== The input ==
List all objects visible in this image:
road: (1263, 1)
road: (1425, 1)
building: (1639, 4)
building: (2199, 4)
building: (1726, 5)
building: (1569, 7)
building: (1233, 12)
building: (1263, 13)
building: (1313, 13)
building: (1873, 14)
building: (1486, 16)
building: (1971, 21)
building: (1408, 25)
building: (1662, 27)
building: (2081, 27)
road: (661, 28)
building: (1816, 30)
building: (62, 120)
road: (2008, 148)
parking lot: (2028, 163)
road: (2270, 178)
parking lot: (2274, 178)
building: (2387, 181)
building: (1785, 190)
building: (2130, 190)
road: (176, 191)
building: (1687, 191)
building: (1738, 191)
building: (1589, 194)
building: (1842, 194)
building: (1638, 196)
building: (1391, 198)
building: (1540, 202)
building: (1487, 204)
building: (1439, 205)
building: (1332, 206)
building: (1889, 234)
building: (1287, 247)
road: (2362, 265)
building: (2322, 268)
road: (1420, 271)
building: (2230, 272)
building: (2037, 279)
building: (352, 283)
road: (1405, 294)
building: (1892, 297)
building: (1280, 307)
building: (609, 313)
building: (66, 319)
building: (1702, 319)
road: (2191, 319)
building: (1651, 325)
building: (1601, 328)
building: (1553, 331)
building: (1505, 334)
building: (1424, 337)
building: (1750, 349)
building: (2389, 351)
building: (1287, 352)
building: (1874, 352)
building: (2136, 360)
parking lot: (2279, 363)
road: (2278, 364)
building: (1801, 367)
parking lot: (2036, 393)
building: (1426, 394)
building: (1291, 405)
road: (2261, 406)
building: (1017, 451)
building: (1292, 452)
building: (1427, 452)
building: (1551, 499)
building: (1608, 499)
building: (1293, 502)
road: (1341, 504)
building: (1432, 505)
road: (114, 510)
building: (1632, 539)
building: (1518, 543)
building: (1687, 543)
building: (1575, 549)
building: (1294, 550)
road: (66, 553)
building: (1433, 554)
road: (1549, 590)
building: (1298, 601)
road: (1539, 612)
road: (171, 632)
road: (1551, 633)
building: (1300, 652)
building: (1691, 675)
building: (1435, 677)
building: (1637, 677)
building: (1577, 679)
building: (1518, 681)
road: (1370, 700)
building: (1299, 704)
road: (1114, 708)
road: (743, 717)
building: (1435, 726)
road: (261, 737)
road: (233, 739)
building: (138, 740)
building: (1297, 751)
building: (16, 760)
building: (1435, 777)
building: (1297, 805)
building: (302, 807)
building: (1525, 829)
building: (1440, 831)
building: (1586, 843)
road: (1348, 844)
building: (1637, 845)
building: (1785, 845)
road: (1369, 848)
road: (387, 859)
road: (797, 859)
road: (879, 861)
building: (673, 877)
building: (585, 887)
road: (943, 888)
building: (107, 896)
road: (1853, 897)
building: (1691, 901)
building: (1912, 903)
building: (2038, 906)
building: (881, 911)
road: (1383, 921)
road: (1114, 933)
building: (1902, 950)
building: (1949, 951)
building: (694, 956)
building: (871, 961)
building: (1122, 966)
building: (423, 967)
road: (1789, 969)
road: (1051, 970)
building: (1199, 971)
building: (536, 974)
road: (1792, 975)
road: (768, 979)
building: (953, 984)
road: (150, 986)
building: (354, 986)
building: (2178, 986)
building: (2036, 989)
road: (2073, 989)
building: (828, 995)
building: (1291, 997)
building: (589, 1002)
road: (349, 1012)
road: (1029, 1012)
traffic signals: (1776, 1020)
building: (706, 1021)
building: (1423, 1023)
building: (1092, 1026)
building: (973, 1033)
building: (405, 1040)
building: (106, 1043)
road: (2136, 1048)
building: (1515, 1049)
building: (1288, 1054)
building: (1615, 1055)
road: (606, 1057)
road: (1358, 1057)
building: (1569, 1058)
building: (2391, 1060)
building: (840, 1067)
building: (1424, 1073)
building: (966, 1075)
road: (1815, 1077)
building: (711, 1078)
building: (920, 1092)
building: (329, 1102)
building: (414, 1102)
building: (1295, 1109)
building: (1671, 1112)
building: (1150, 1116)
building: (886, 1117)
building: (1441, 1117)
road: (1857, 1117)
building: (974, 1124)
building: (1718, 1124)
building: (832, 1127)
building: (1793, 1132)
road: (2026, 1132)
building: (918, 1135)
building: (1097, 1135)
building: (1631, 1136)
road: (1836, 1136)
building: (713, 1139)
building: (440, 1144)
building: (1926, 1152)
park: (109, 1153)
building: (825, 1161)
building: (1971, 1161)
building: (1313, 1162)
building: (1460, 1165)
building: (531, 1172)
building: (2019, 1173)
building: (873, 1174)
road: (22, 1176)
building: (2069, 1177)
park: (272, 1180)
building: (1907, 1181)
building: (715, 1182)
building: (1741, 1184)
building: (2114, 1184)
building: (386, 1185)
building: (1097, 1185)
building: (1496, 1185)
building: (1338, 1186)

== Directions for this task ==
For this exercise, retype the entire listing exactly.

== Your solution ==
List all objects visible in this image:
road: (1263, 1)
road: (1425, 1)
building: (1639, 4)
building: (2199, 4)
building: (1726, 5)
building: (1569, 7)
building: (1233, 12)
building: (1263, 13)
building: (1313, 13)
building: (1873, 14)
building: (1486, 16)
building: (1971, 21)
building: (1408, 25)
building: (1662, 27)
building: (2081, 27)
road: (661, 28)
building: (1816, 30)
building: (62, 120)
road: (2008, 148)
parking lot: (2028, 163)
road: (2270, 178)
parking lot: (2274, 178)
building: (2387, 181)
building: (1785, 190)
building: (2130, 190)
road: (176, 191)
building: (1687, 191)
building: (1738, 191)
building: (1589, 194)
building: (1842, 194)
building: (1638, 196)
building: (1391, 198)
building: (1540, 202)
building: (1487, 204)
building: (1439, 205)
building: (1332, 206)
building: (1889, 234)
building: (1287, 247)
road: (2362, 265)
building: (2322, 268)
road: (1420, 271)
building: (2230, 272)
building: (2037, 279)
building: (352, 283)
road: (1405, 294)
building: (1892, 297)
building: (1280, 307)
building: (609, 313)
building: (66, 319)
building: (1702, 319)
road: (2191, 319)
building: (1651, 325)
building: (1601, 328)
building: (1553, 331)
building: (1505, 334)
building: (1424, 337)
building: (1750, 349)
building: (2389, 351)
building: (1287, 352)
building: (1874, 352)
building: (2136, 360)
parking lot: (2279, 363)
road: (2278, 364)
building: (1801, 367)
parking lot: (2036, 393)
building: (1426, 394)
building: (1291, 405)
road: (2261, 406)
building: (1017, 451)
building: (1292, 452)
building: (1427, 452)
building: (1551, 499)
building: (1608, 499)
building: (1293, 502)
road: (1341, 504)
building: (1432, 505)
road: (114, 510)
building: (1632, 539)
building: (1518, 543)
building: (1687, 543)
building: (1575, 549)
building: (1294, 550)
road: (66, 553)
building: (1433, 554)
road: (1549, 590)
building: (1298, 601)
road: (1539, 612)
road: (171, 632)
road: (1551, 633)
building: (1300, 652)
building: (1691, 675)
building: (1435, 677)
building: (1637, 677)
building: (1577, 679)
building: (1518, 681)
road: (1370, 700)
building: (1299, 704)
road: (1114, 708)
road: (743, 717)
building: (1435, 726)
road: (261, 737)
road: (233, 739)
building: (138, 740)
building: (1297, 751)
building: (16, 760)
building: (1435, 777)
building: (1297, 805)
building: (302, 807)
building: (1525, 829)
building: (1440, 831)
building: (1586, 843)
road: (1348, 844)
building: (1637, 845)
building: (1785, 845)
road: (1369, 848)
road: (387, 859)
road: (797, 859)
road: (879, 861)
building: (673, 877)
building: (585, 887)
road: (943, 888)
building: (107, 896)
road: (1853, 897)
building: (1691, 901)
building: (1912, 903)
building: (2038, 906)
building: (881, 911)
road: (1383, 921)
road: (1114, 933)
building: (1902, 950)
building: (1949, 951)
building: (694, 956)
building: (871, 961)
building: (1122, 966)
building: (423, 967)
road: (1789, 969)
road: (1051, 970)
building: (1199, 971)
building: (536, 974)
road: (1792, 975)
road: (768, 979)
building: (953, 984)
road: (150, 986)
building: (354, 986)
building: (2178, 986)
building: (2036, 989)
road: (2073, 989)
building: (828, 995)
building: (1291, 997)
building: (589, 1002)
road: (349, 1012)
road: (1029, 1012)
traffic signals: (1776, 1020)
building: (706, 1021)
building: (1423, 1023)
building: (1092, 1026)
building: (973, 1033)
building: (405, 1040)
building: (106, 1043)
road: (2136, 1048)
building: (1515, 1049)
building: (1288, 1054)
building: (1615, 1055)
road: (606, 1057)
road: (1358, 1057)
building: (1569, 1058)
building: (2391, 1060)
building: (840, 1067)
building: (1424, 1073)
building: (966, 1075)
road: (1815, 1077)
building: (711, 1078)
building: (920, 1092)
building: (329, 1102)
building: (414, 1102)
building: (1295, 1109)
building: (1671, 1112)
building: (1150, 1116)
building: (886, 1117)
building: (1441, 1117)
road: (1857, 1117)
building: (974, 1124)
building: (1718, 1124)
building: (832, 1127)
building: (1793, 1132)
road: (2026, 1132)
building: (918, 1135)
building: (1097, 1135)
building: (1631, 1136)
road: (1836, 1136)
building: (713, 1139)
building: (440, 1144)
building: (1926, 1152)
park: (109, 1153)
building: (825, 1161)
building: (1971, 1161)
building: (1313, 1162)
building: (1460, 1165)
building: (531, 1172)
building: (2019, 1173)
building: (873, 1174)
road: (22, 1176)
building: (2069, 1177)
park: (272, 1180)
building: (1907, 1181)
building: (715, 1182)
building: (1741, 1184)
building: (2114, 1184)
building: (386, 1185)
building: (1097, 1185)
building: (1496, 1185)
building: (1338, 1186)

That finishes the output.